Data supplied:
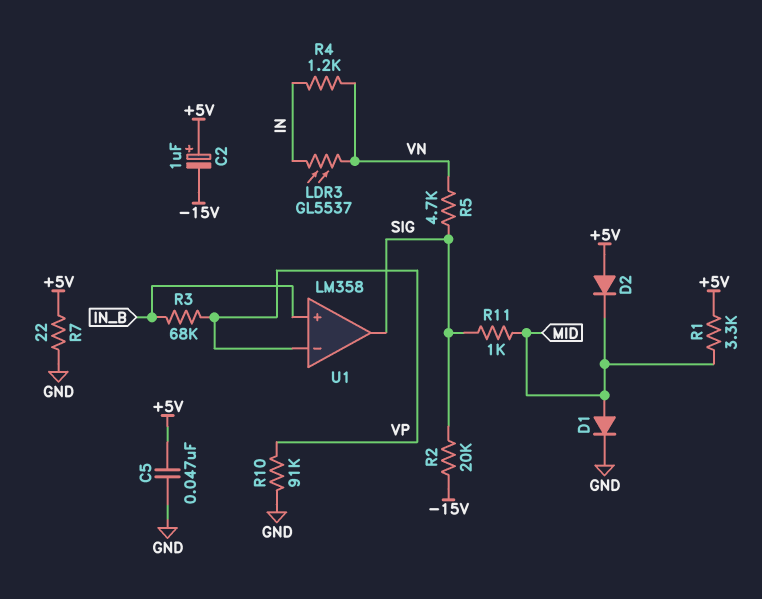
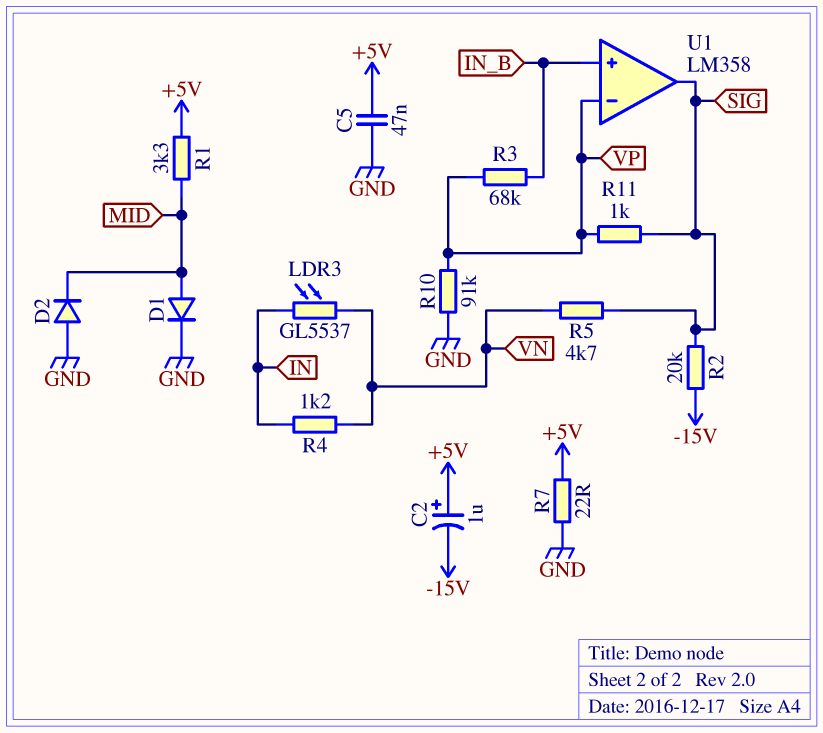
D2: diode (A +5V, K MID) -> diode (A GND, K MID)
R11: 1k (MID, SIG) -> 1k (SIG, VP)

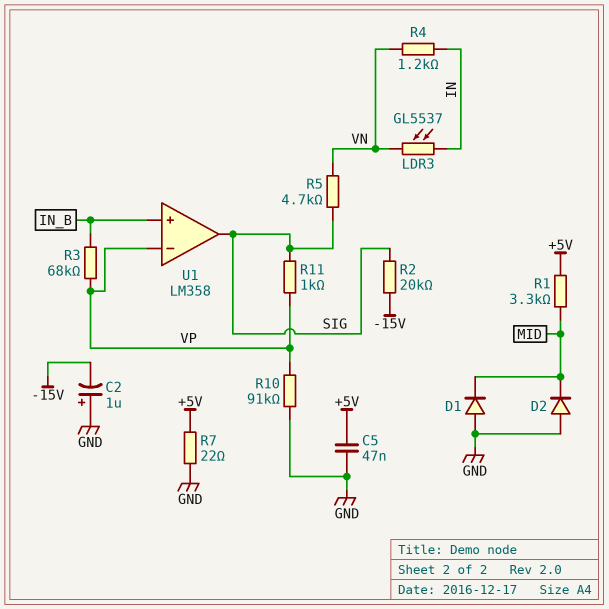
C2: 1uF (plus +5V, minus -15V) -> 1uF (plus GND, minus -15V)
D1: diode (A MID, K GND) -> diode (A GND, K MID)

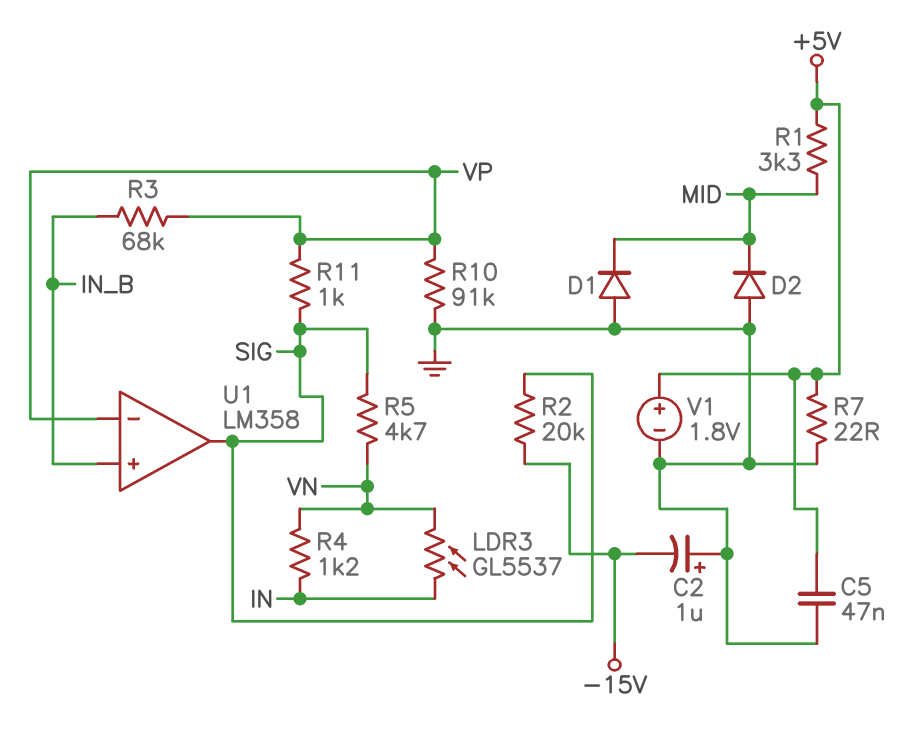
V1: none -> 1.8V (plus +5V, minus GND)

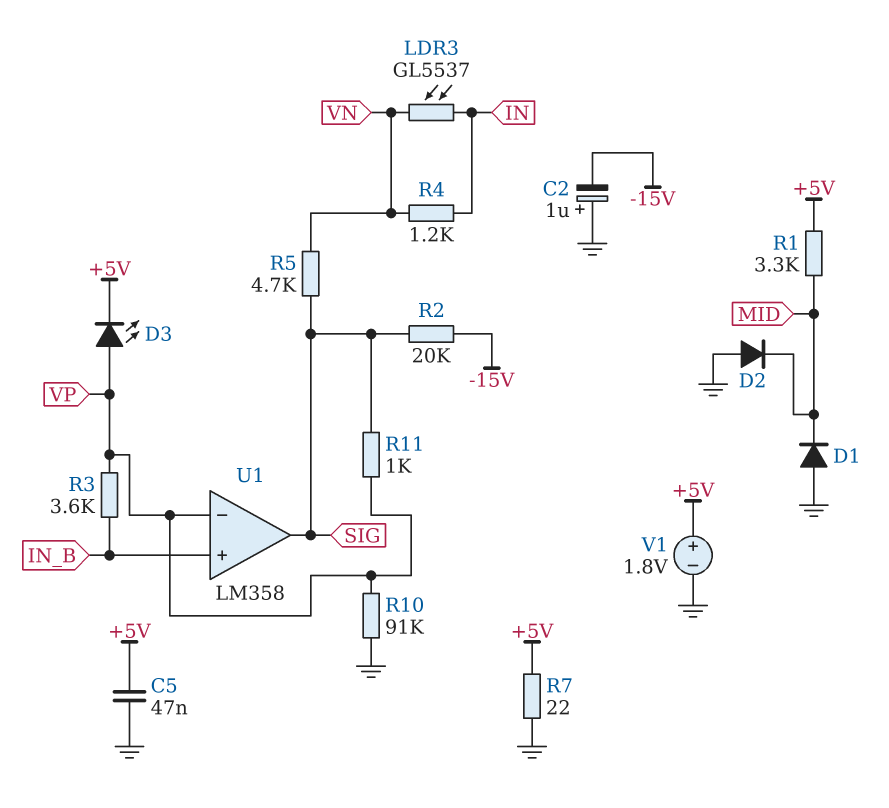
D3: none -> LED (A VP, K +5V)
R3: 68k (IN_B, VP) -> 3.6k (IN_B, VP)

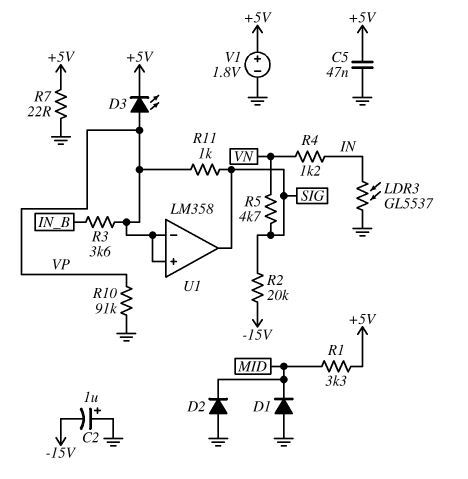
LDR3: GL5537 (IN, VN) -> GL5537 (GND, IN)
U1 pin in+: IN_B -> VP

Description of the task:
Could you copy the listing above exactly, without its pictures?

The answer:
D2: diode (A +5V, K MID) -> diode (A GND, K MID)
R11: 1k (MID, SIG) -> 1k (SIG, VP)

C2: 1uF (plus +5V, minus -15V) -> 1uF (plus GND, minus -15V)
D1: diode (A MID, K GND) -> diode (A GND, K MID)

V1: none -> 1.8V (plus +5V, minus GND)

D3: none -> LED (A VP, K +5V)
R3: 68k (IN_B, VP) -> 3.6k (IN_B, VP)

LDR3: GL5537 (IN, VN) -> GL5537 (GND, IN)
U1 pin in+: IN_B -> VP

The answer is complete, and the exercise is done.